Using the listing below, extract each line that has the word "brick" in it.

__Provided records__.
((
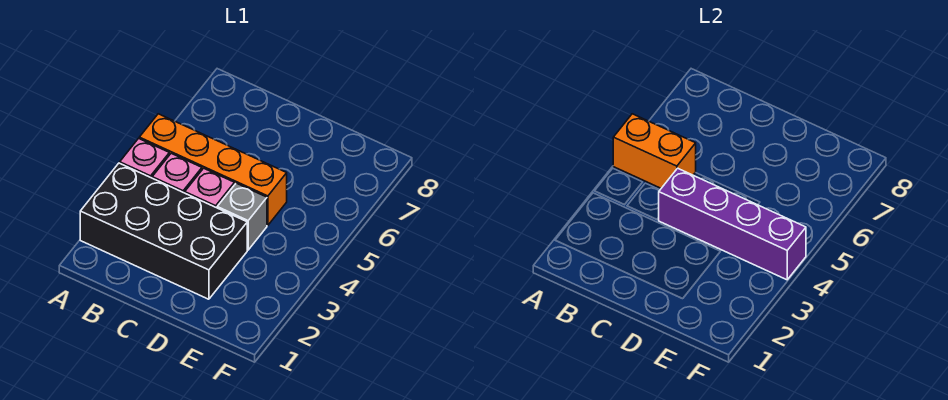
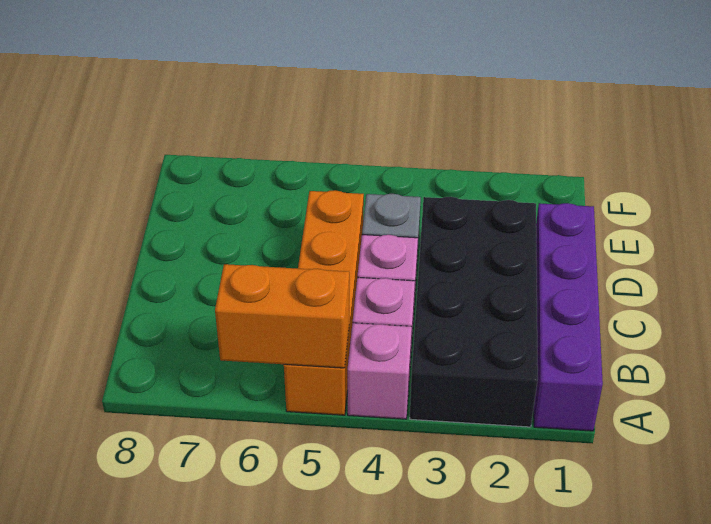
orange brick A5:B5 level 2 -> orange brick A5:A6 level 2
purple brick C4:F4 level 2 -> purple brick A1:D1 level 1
))
((
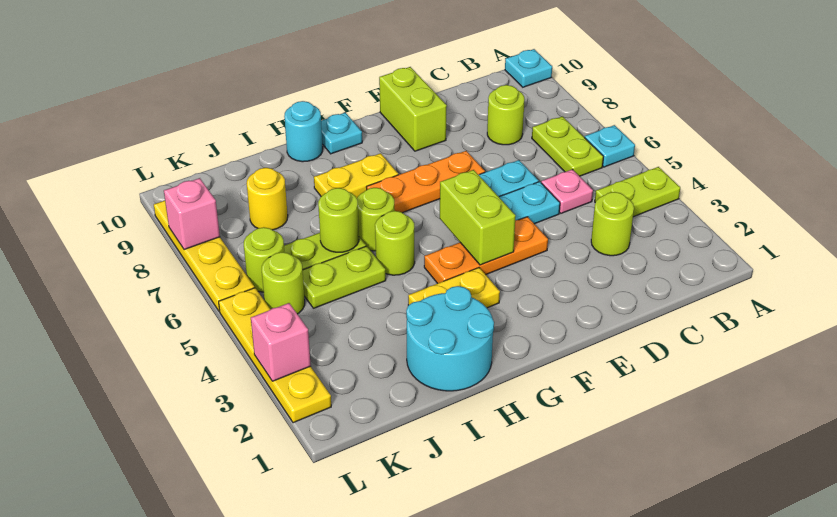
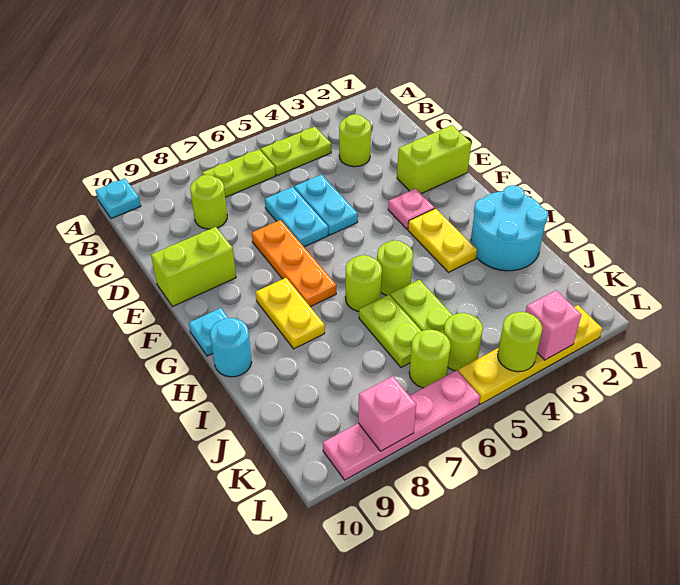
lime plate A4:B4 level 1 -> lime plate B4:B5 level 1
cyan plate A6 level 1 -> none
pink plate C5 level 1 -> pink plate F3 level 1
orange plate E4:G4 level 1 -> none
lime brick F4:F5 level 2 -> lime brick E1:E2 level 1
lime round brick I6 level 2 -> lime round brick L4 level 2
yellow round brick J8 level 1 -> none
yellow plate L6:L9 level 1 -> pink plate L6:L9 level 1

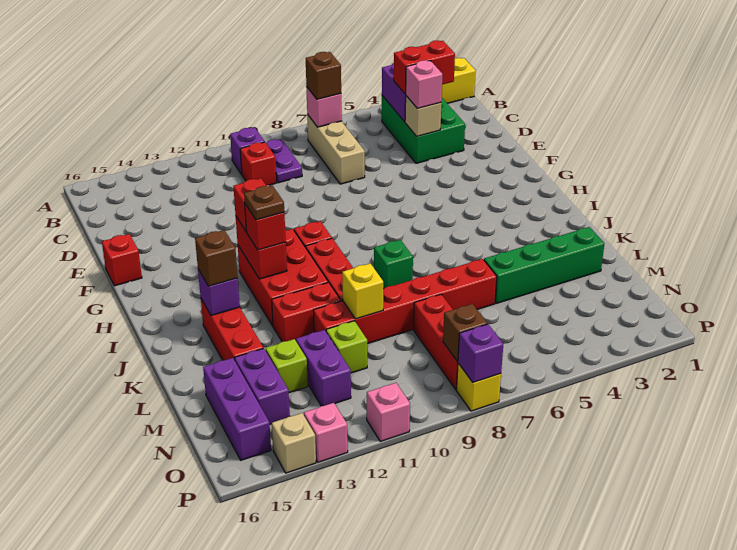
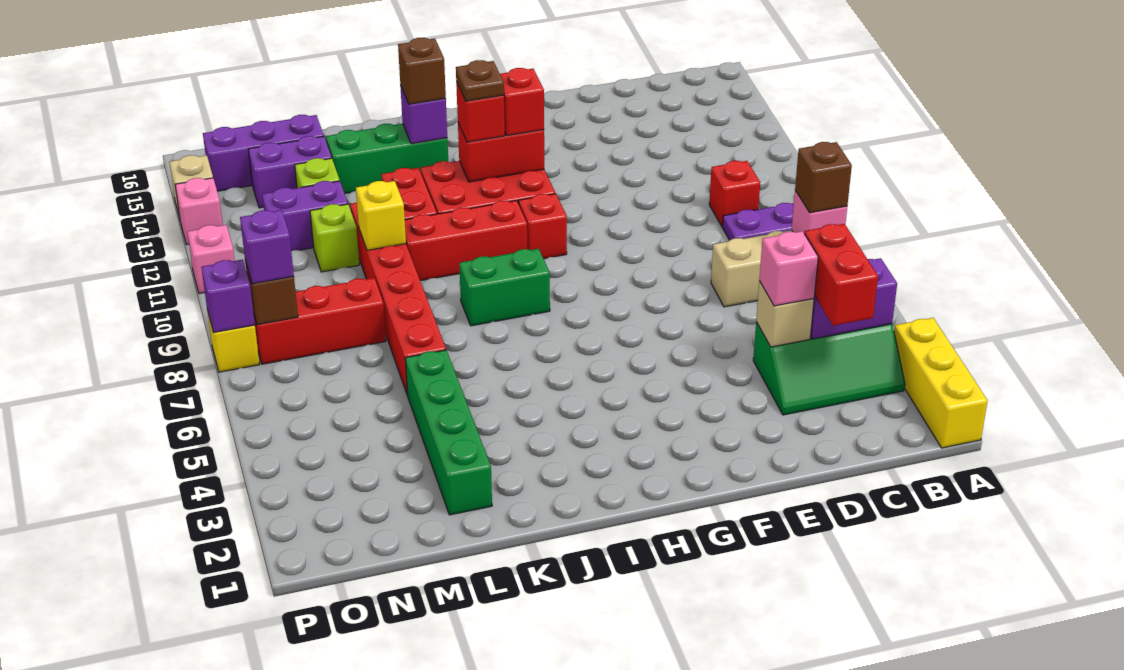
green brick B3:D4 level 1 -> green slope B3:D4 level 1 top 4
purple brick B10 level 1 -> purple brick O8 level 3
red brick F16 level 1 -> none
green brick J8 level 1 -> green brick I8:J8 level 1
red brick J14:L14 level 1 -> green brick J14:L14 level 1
))
__Exercise response__.
orange brick A5:B5 level 2 -> orange brick A5:A6 level 2
purple brick C4:F4 level 2 -> purple brick A1:D1 level 1
lime brick F4:F5 level 2 -> lime brick E1:E2 level 1
lime round brick I6 level 2 -> lime round brick L4 level 2
yellow round brick J8 level 1 -> none
green brick B3:D4 level 1 -> green slope B3:D4 level 1 top 4
purple brick B10 level 1 -> purple brick O8 level 3
red brick F16 level 1 -> none
green brick J8 level 1 -> green brick I8:J8 level 1
red brick J14:L14 level 1 -> green brick J14:L14 level 1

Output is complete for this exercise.